- _DATA SUPPLIED_
========

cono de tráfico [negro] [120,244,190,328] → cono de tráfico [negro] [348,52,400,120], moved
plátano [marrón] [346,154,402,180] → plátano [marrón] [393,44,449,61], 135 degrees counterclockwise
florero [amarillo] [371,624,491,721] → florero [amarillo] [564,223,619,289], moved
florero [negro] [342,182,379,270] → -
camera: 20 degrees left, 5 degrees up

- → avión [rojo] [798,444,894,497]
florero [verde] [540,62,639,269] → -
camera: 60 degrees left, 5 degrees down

========

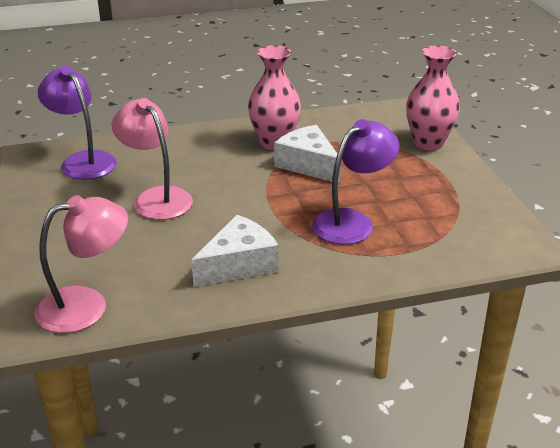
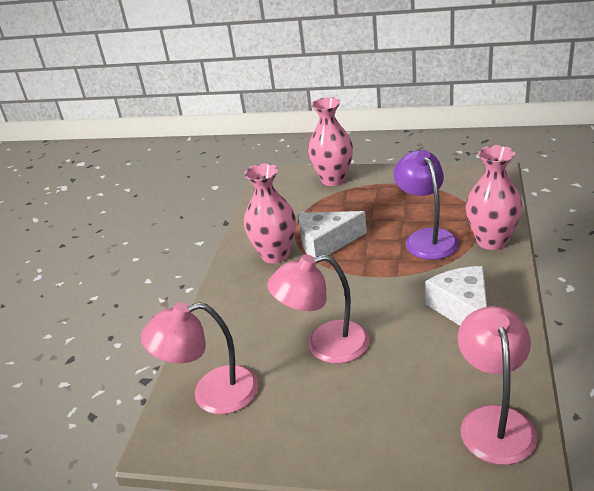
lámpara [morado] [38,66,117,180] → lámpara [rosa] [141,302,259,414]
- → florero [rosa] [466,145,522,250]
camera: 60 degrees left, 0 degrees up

========

- _WHAT YOU ARE ASKED TO DO_
Using the entries shown above, reproduce verbatim the lines from the line bearing "plátano [marrón] [346,154,402,180]" to the line bearing "florero [negro] [342,182,379,270]", inclusive.

- _TASK SOLUTION_
plátano [marrón] [346,154,402,180] → plátano [marrón] [393,44,449,61], 135 degrees counterclockwise
florero [amarillo] [371,624,491,721] → florero [amarillo] [564,223,619,289], moved
florero [negro] [342,182,379,270] → -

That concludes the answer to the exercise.